──────── INFORMATION PROVIDED ────────

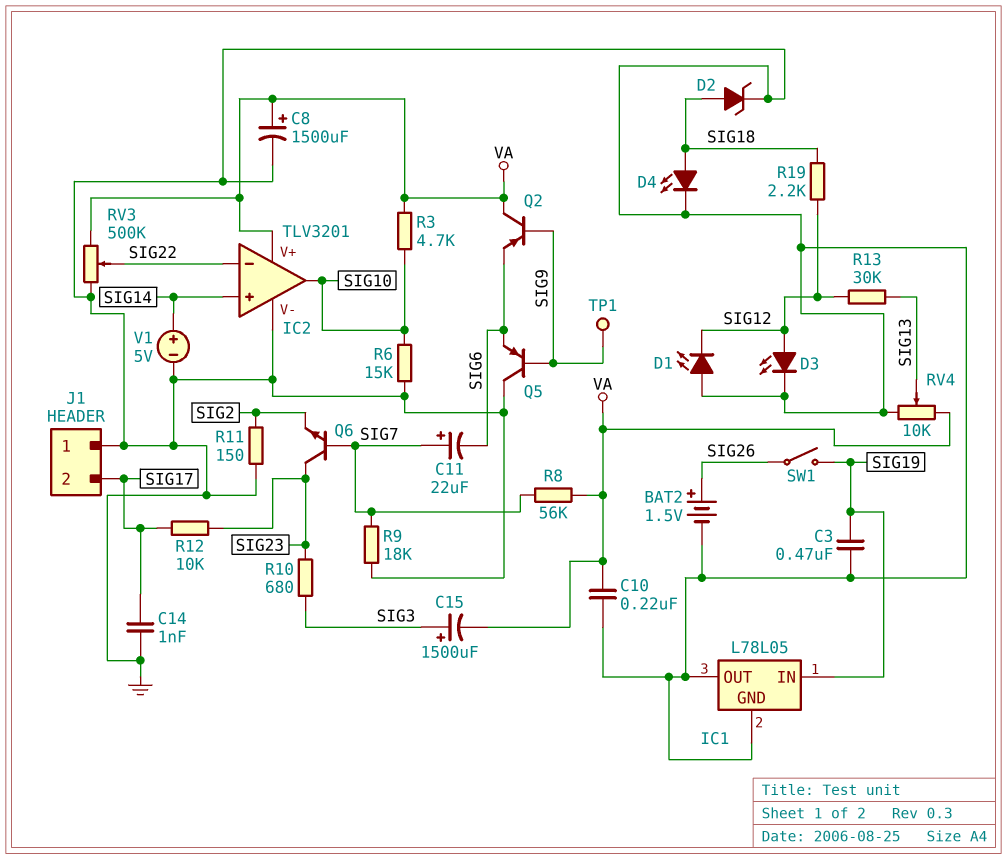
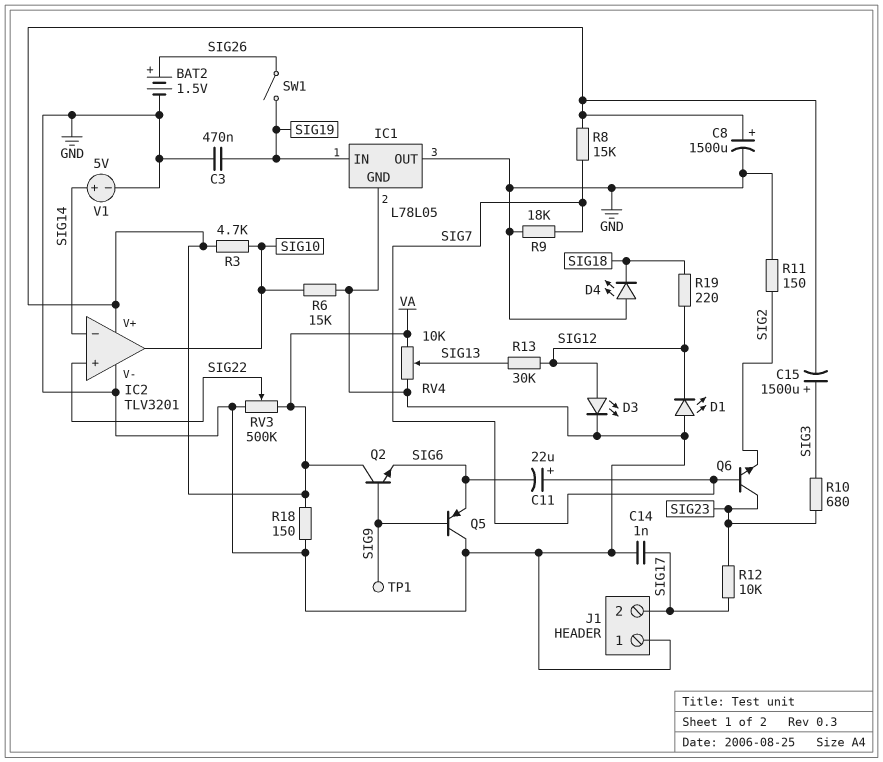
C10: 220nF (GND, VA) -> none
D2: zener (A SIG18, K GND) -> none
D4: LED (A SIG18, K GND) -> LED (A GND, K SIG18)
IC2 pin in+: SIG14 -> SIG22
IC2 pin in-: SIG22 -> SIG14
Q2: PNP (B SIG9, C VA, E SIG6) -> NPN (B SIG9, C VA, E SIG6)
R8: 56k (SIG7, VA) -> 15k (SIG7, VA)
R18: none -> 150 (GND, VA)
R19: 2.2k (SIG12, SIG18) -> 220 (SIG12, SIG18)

────────
──────── INFORMATION PROVIDED ────────

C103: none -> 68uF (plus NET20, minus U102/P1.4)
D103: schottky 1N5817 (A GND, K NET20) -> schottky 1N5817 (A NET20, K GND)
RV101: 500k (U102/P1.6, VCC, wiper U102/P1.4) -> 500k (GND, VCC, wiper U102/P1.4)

────────
──────── INFORMATION PROVIDED ────────

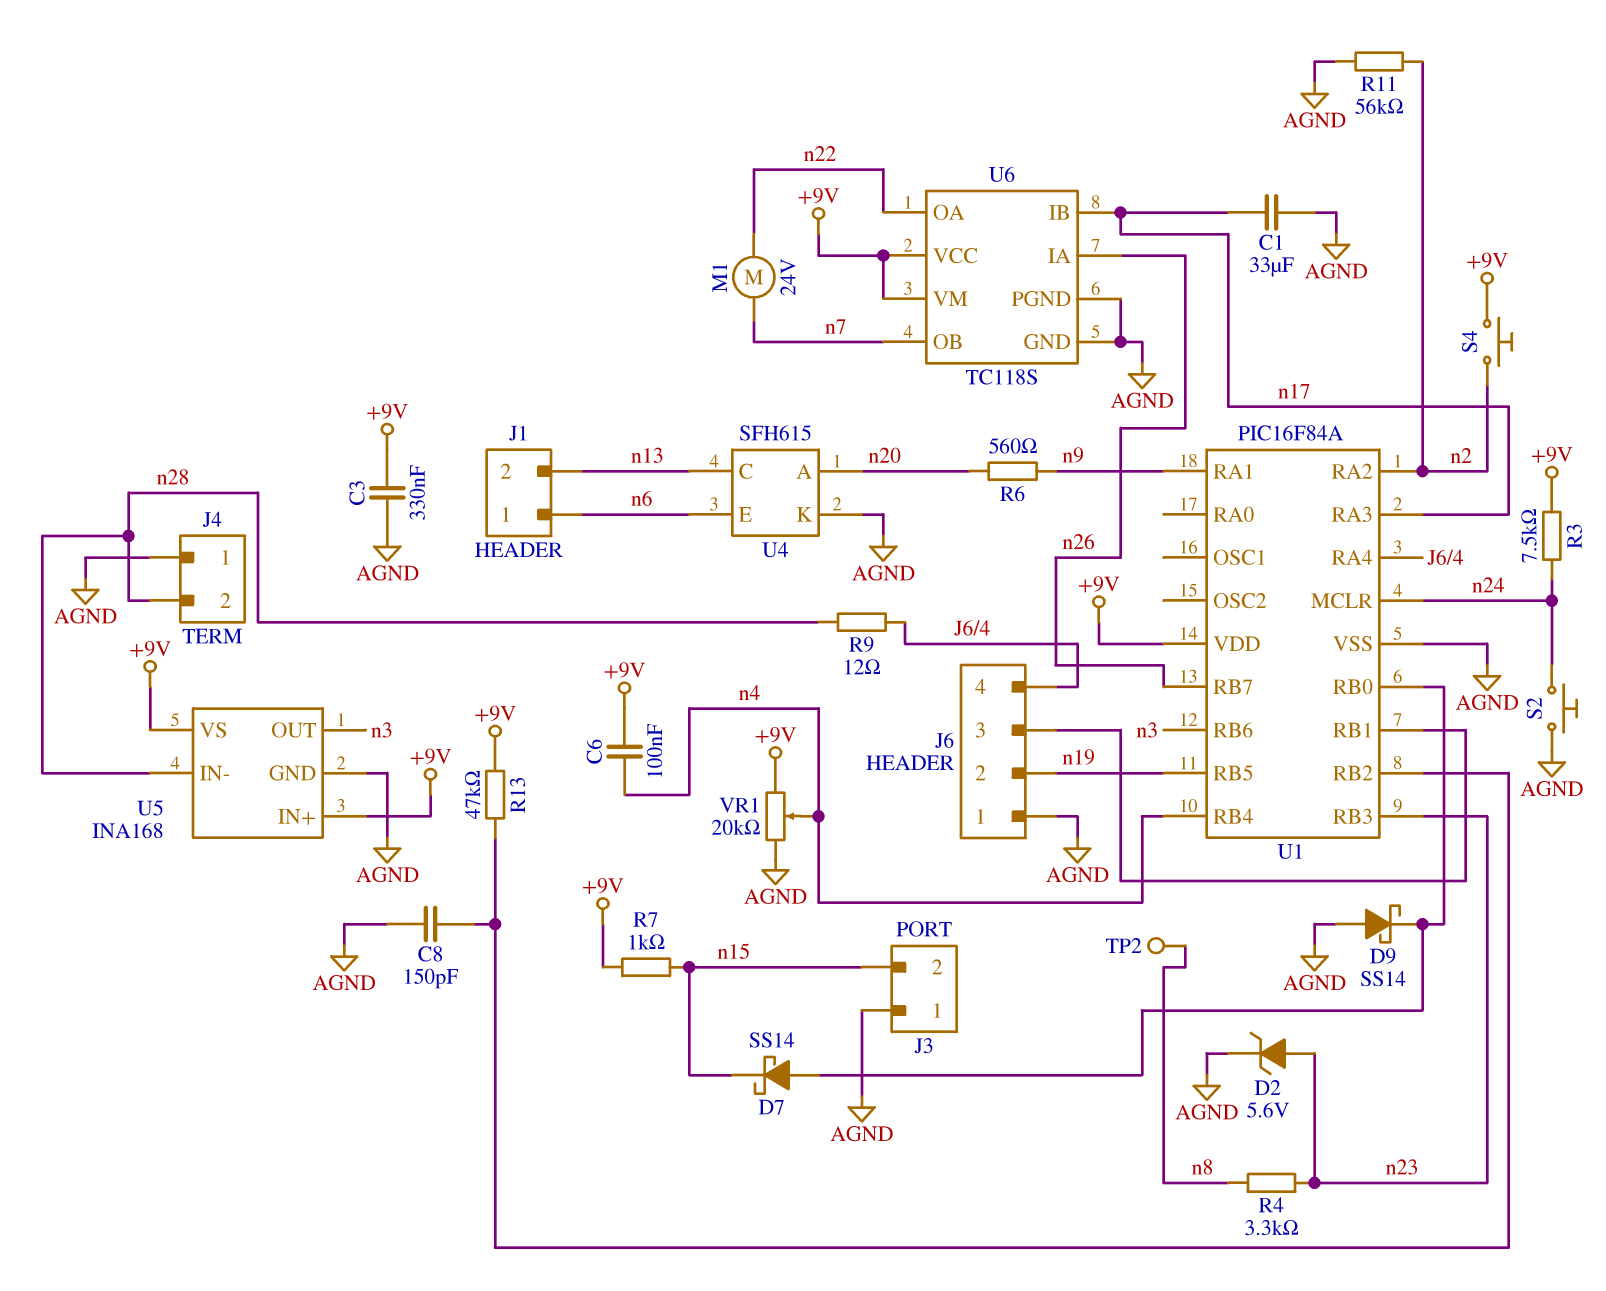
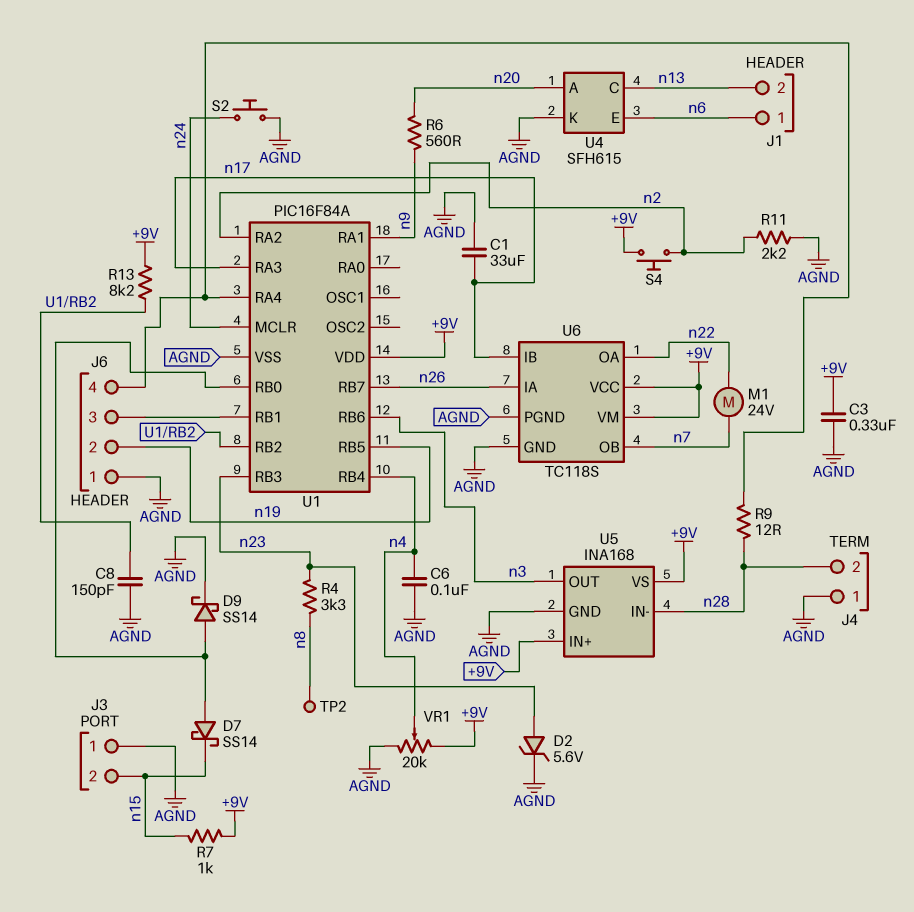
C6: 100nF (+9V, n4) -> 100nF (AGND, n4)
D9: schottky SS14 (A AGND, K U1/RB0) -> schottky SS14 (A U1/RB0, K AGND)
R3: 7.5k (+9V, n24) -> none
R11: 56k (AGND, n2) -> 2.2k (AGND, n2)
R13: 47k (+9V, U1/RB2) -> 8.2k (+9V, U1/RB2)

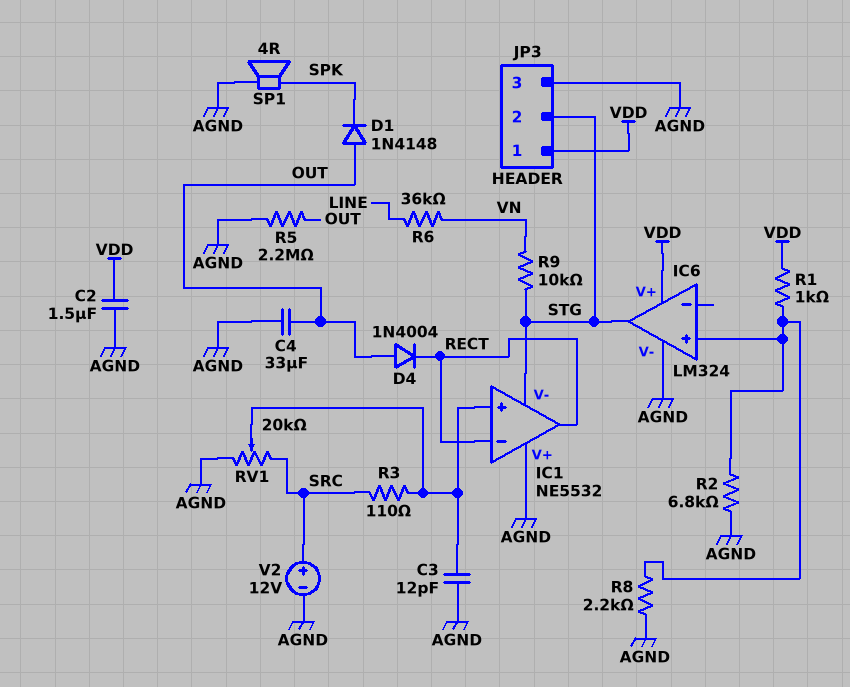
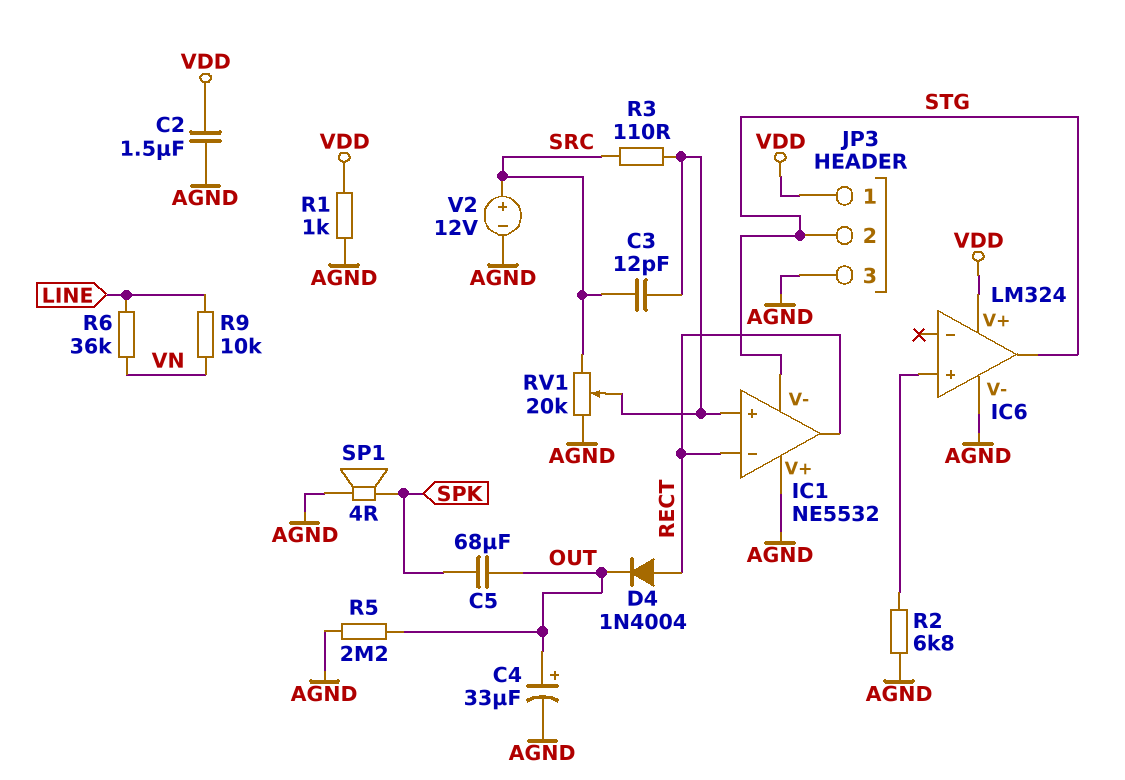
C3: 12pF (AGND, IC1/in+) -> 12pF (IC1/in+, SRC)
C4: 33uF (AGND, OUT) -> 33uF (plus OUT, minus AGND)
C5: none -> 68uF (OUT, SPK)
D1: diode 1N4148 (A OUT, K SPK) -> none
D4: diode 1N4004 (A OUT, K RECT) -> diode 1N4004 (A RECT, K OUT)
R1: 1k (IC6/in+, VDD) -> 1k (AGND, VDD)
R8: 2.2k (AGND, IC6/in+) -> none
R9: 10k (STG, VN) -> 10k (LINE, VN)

────────

YOUR GOAL:
Reproduce verbatim only the segment of the listing bounded by the line containing "Q2: PNP (B SIG9, C" and the line containing "R19: 2.2k (SIG12, SIG18)", with both boundary lines included.

WRITTEN SOLUTION:
Q2: PNP (B SIG9, C VA, E SIG6) -> NPN (B SIG9, C VA, E SIG6)
R8: 56k (SIG7, VA) -> 15k (SIG7, VA)
R18: none -> 150 (GND, VA)
R19: 2.2k (SIG12, SIG18) -> 220 (SIG12, SIG18)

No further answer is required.